EXERCISE PROMPT: Find all lines in the listing that include the word "degrees", then copy them.

....

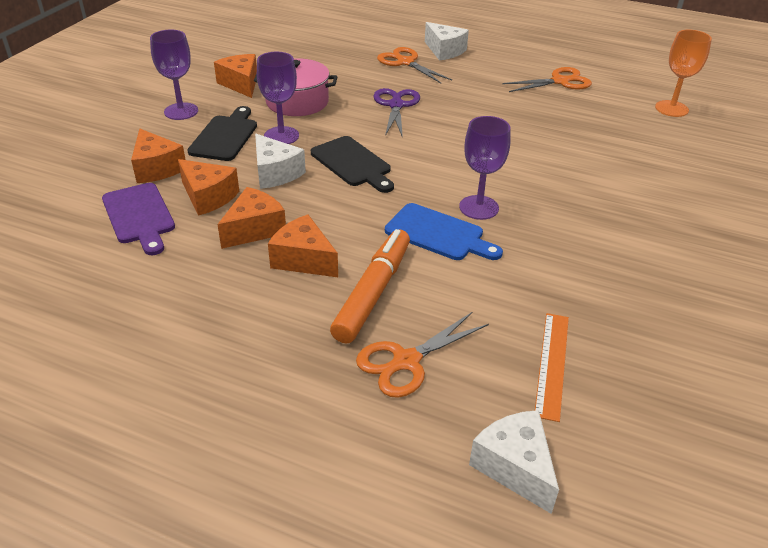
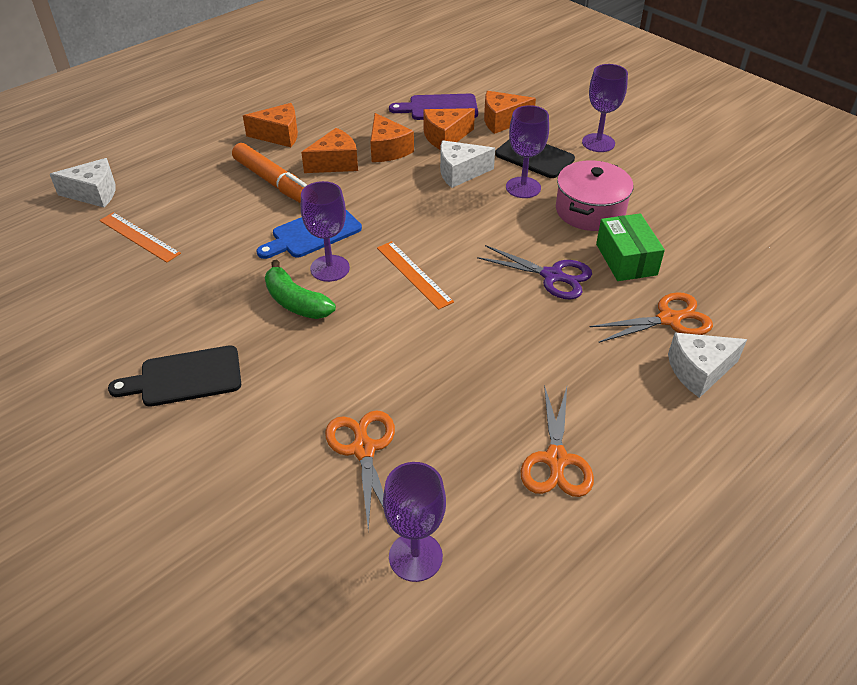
camera: 115 degrees right, 5 degrees up
(241, 84) = (646, 184): orange cheese -> orange cheese (279, 135)
(352, 81) = (626, 259): none -> green box
(353, 163) = (449, 216): black cutting board -> black cutting board (185, 377)
(406, 361) = (203, 179): orange scissors -> orange scissors (363, 449)
(447, 163) = (414, 274): none -> orange ruler
(537, 212) = (296, 302): none -> green banana
(671, 109) = (415, 557): orange goblet -> purple goblet

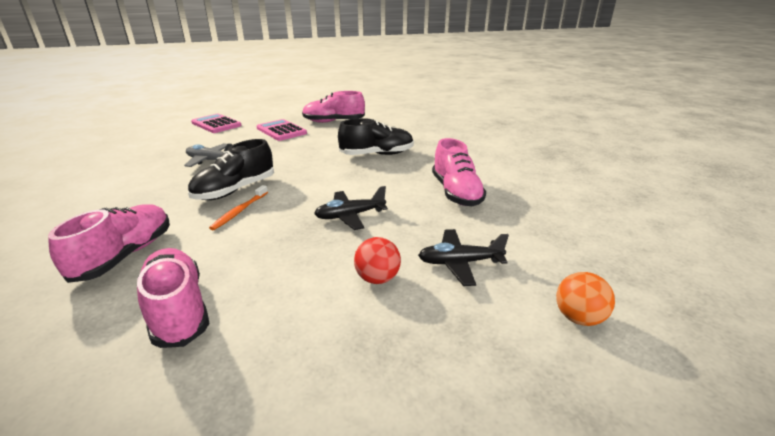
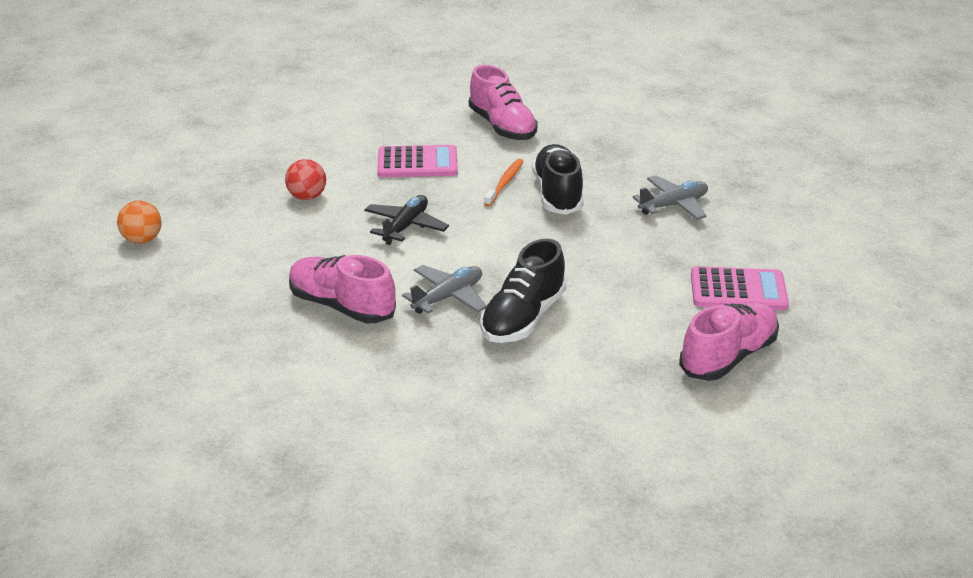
camera: 135 degrees right, 5 degrees up
(178, 309) = (401, 129): pink shoe -> none
(216, 124) = (848, 251): pink calculator -> pink calculator (417, 163)
(239, 211) = (505, 183): orange toothbrush -> orange toothbrush turned 45 degrees clockwise
(394, 174) = (448, 297): none -> grey plane
(459, 263) = (259, 235): black plane -> none

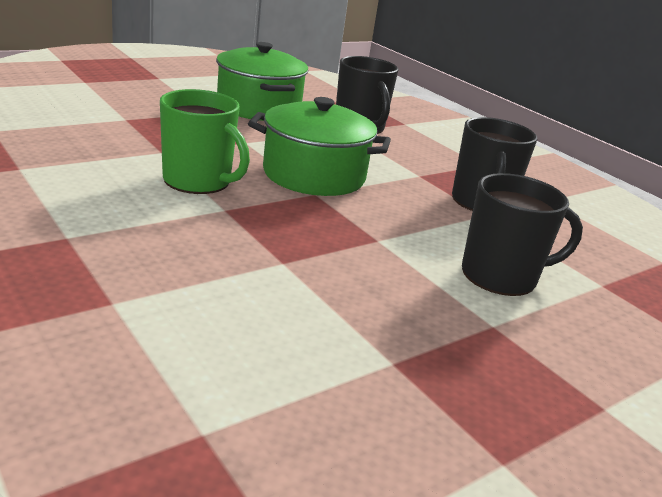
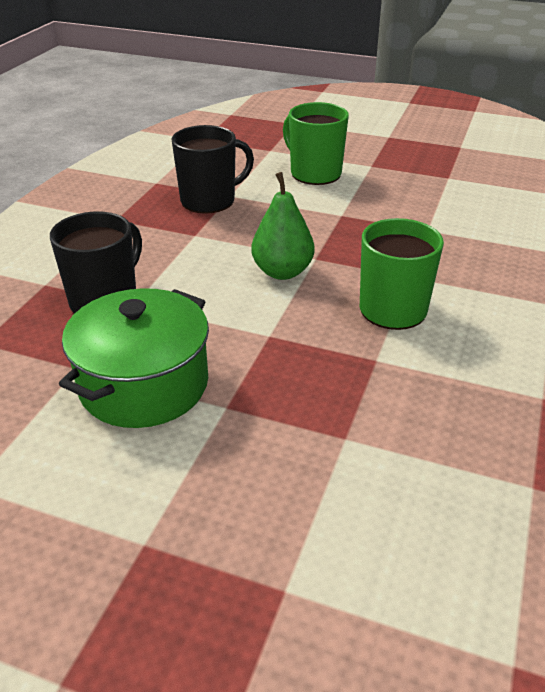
camera: 120 degrees left, 10 degrees up
(314, 175) = (282, 272): green pot -> green pear
(501, 276) = (314, 173): black mug -> green mug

....

TASK RESPONSE:
camera: 115 degrees right, 5 degrees up
camera: 135 degrees right, 5 degrees up
(239, 211) = (505, 183): orange toothbrush -> orange toothbrush turned 45 degrees clockwise
camera: 120 degrees left, 10 degrees up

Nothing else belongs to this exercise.